**Exercise requirements:**
In the data that follows, find the line containing "purple plane [429,364,463,396]"; then quote that line and every line after it, exactly, through the last one.

+===+

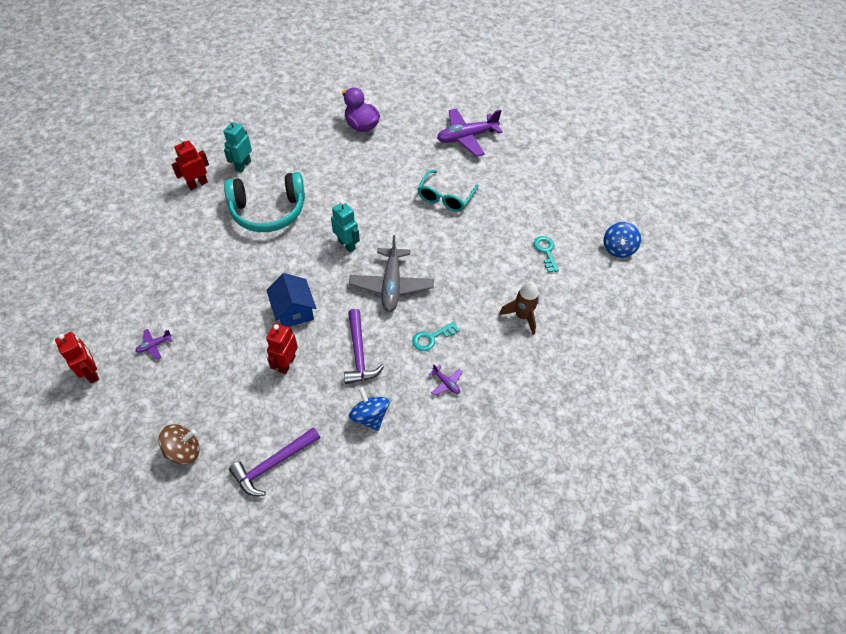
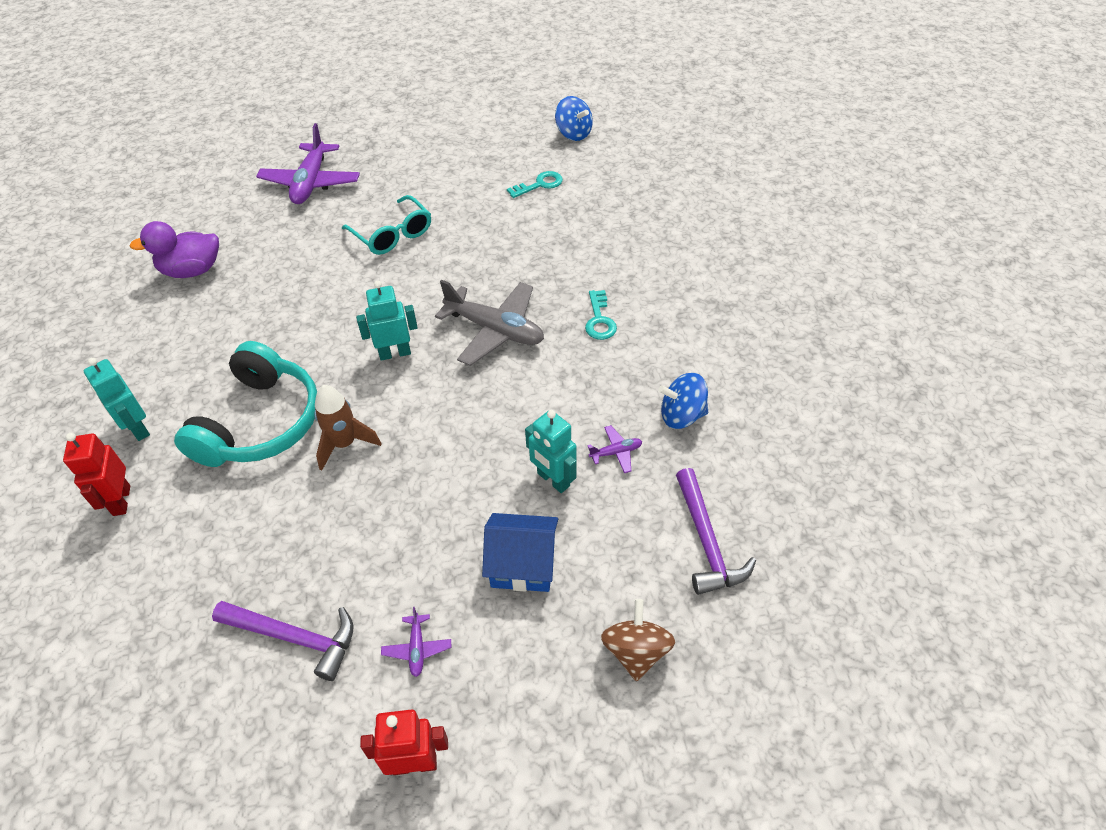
camera: 60 degrees left, 5 degrees down
blue house [266,273,316,327] -> blue house moved to [482,513,558,592]
red robot [266,323,298,374] -> turquoise robot [525,410,577,493]
purple hammer [344,309,384,384] -> purple hammer moved to [212,601,353,681]
purple plane [429,364,463,396] -> purple plane moved to [587,425,642,473]
brown rocket [499,282,539,335] -> brown rocket moved to [314,385,381,471]
turquoise key [534,236,559,273] -> turquoise key turned 135 degrees clockwise [507,171,563,198]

+===+

**Your solution:**
purple plane [429,364,463,396] -> purple plane moved to [587,425,642,473]
brown rocket [499,282,539,335] -> brown rocket moved to [314,385,381,471]
turquoise key [534,236,559,273] -> turquoise key turned 135 degrees clockwise [507,171,563,198]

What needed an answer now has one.